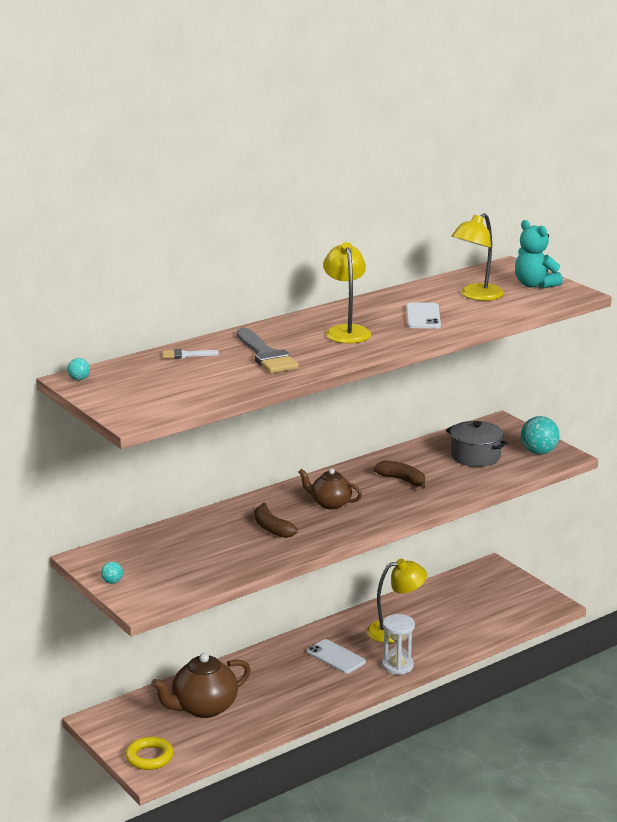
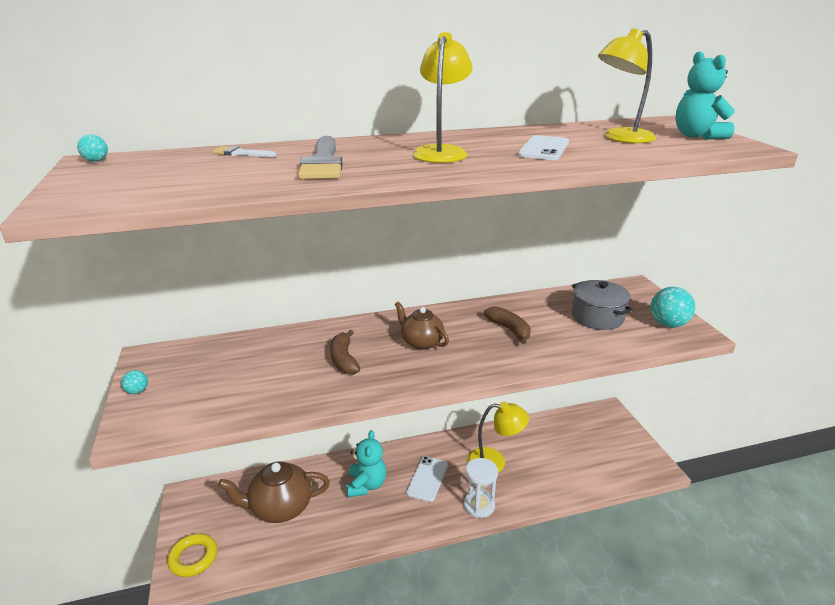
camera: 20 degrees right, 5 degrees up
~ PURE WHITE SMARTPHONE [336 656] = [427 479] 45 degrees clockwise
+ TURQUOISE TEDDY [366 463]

**WORK ORDER**. An exact, picture-free copy of the listing above is the goal; write it out now.

**FINISHED TASK**.
camera: 20 degrees right, 5 degrees up
~ PURE WHITE SMARTPHONE [336 656] = [427 479] 45 degrees clockwise
+ TURQUOISE TEDDY [366 463]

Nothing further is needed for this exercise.